THE PROBLEM:
Start at the line below containing "green notebook: 2 -> 6" and stop at the line containing "turquoise cube: 7 -> 5". Repeat every line of that stretch exactly, and nothing outside it.

EXERCISE MATERIAL:
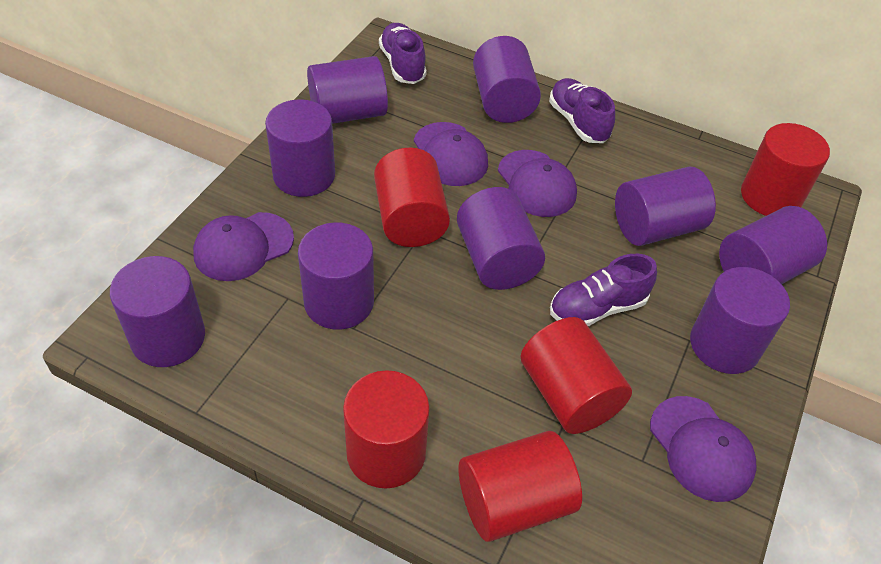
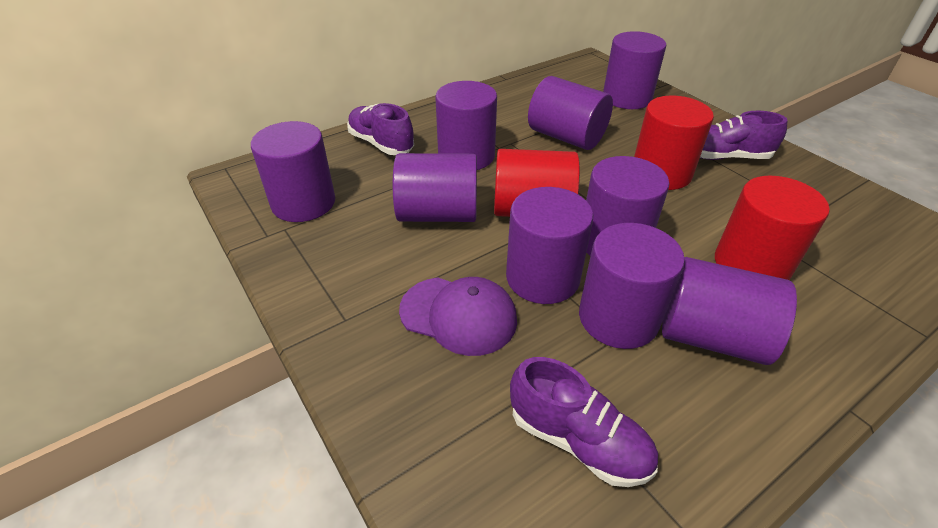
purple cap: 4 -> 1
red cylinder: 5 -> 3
--
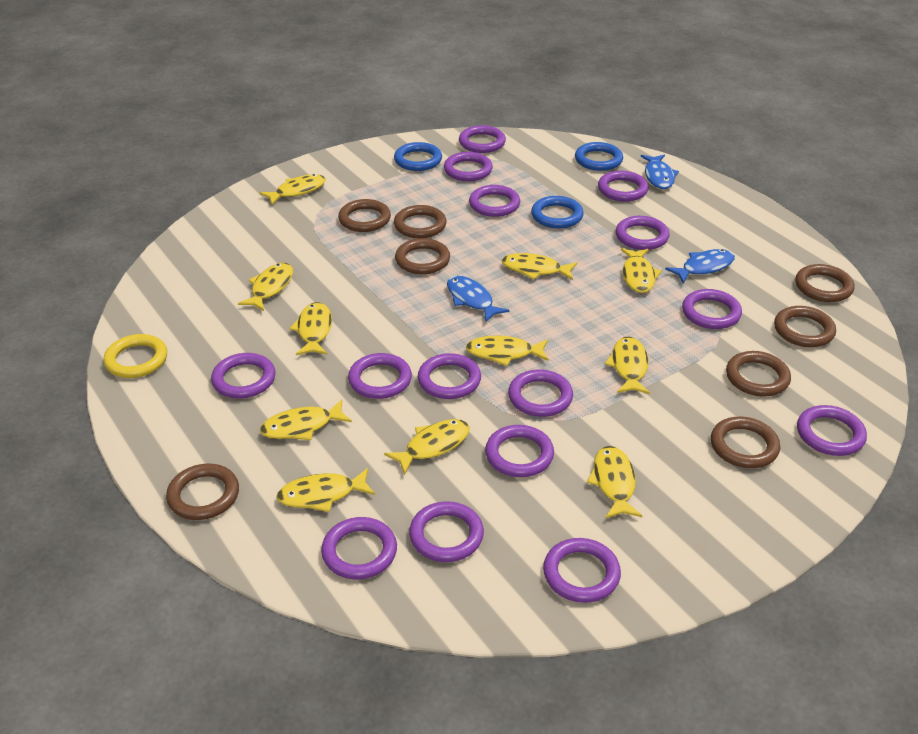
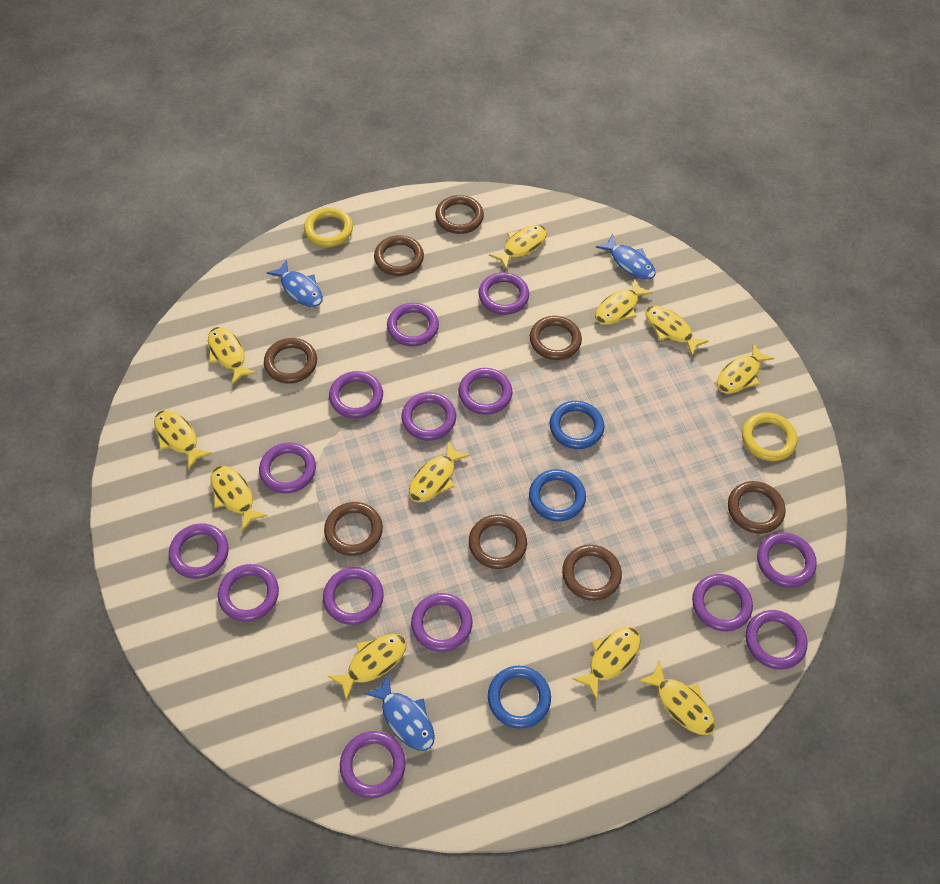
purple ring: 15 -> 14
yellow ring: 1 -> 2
...
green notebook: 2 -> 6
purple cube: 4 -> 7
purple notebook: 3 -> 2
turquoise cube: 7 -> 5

TASK RESULT:
green notebook: 2 -> 6
purple cube: 4 -> 7
purple notebook: 3 -> 2
turquoise cube: 7 -> 5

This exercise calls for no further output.